- [PROVIDED INFORMATION]:
○ ○ ○ ○

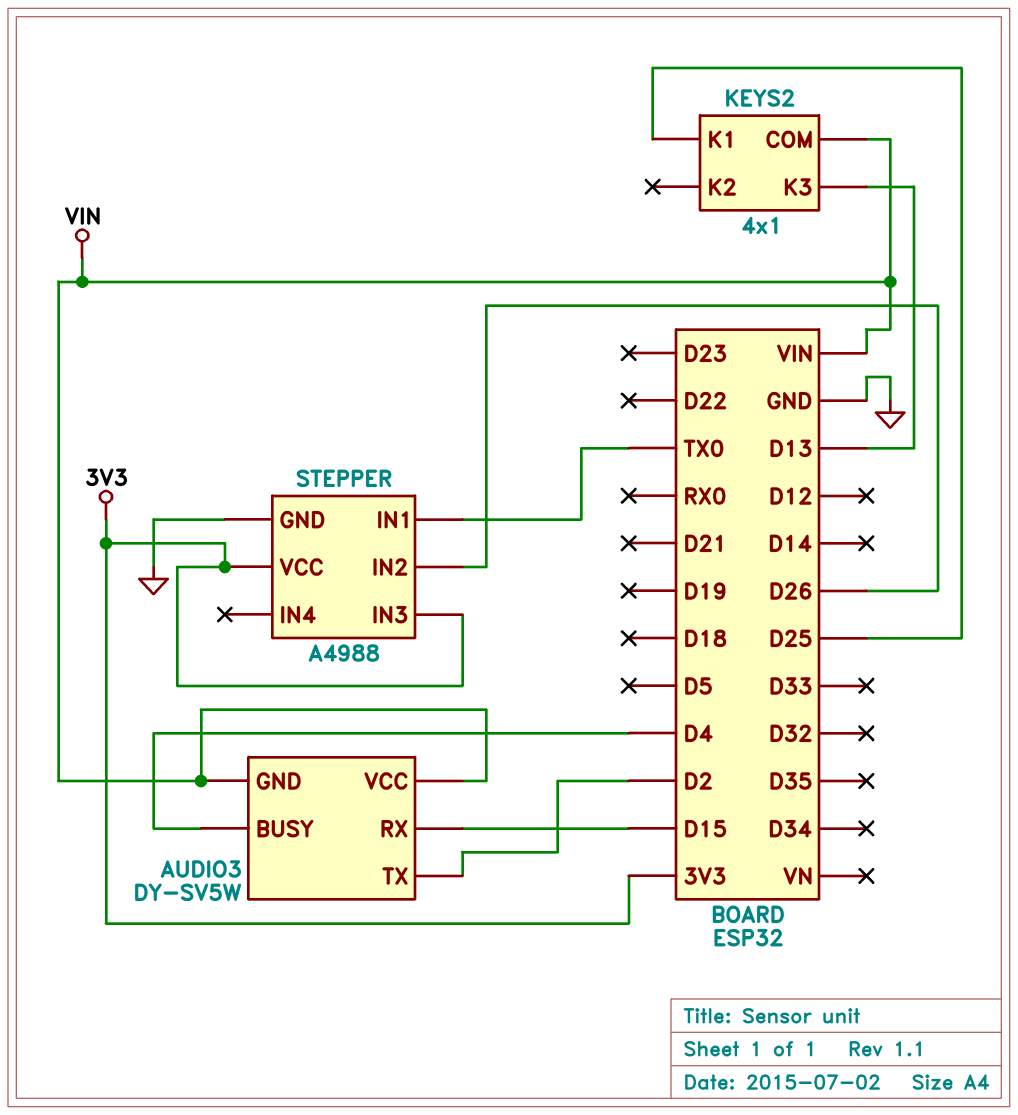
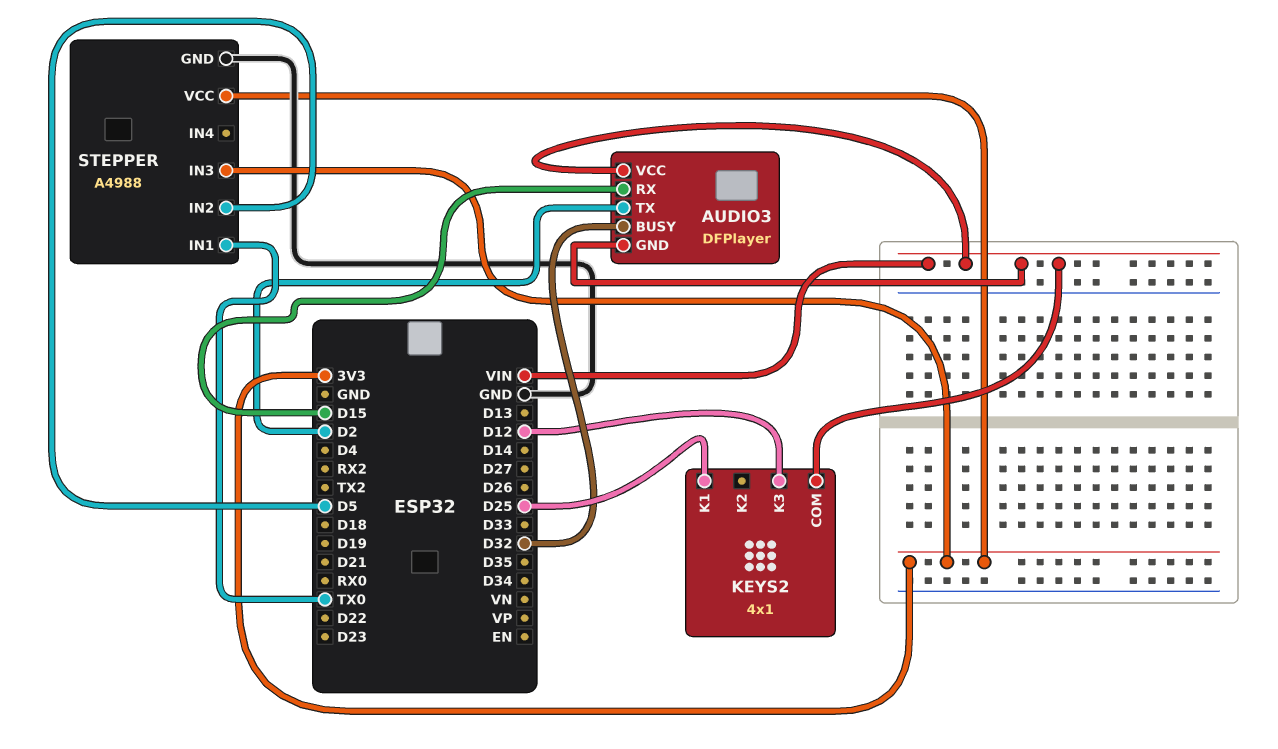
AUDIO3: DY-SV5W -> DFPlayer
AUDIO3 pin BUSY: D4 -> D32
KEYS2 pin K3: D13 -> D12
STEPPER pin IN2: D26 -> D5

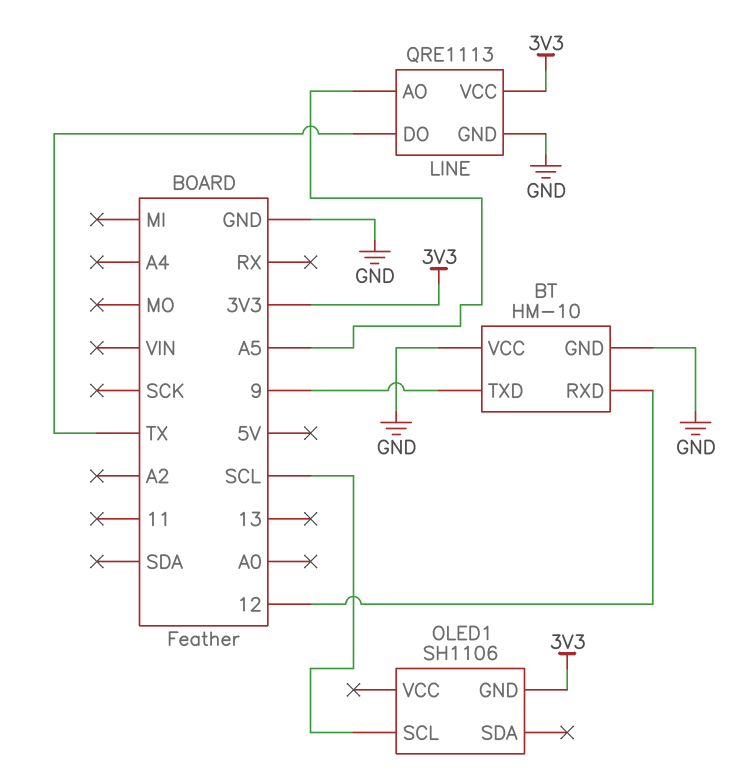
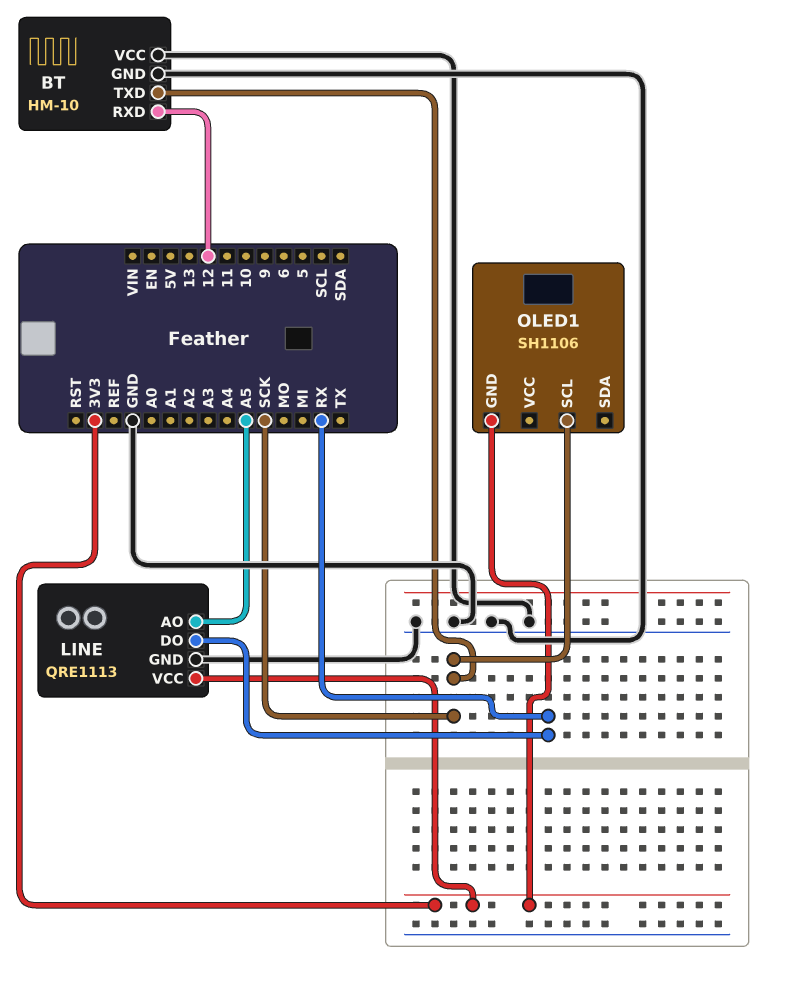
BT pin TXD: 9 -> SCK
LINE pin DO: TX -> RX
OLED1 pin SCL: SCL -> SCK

○ ○ ○ ○

- [PROBLEM TO WORK ON]: Please retype every record above exactly, leaving out the pictures.

- [TASK RESPONSE]:
AUDIO3: DY-SV5W -> DFPlayer
AUDIO3 pin BUSY: D4 -> D32
KEYS2 pin K3: D13 -> D12
STEPPER pin IN2: D26 -> D5

BT pin TXD: 9 -> SCK
LINE pin DO: TX -> RX
OLED1 pin SCL: SCL -> SCK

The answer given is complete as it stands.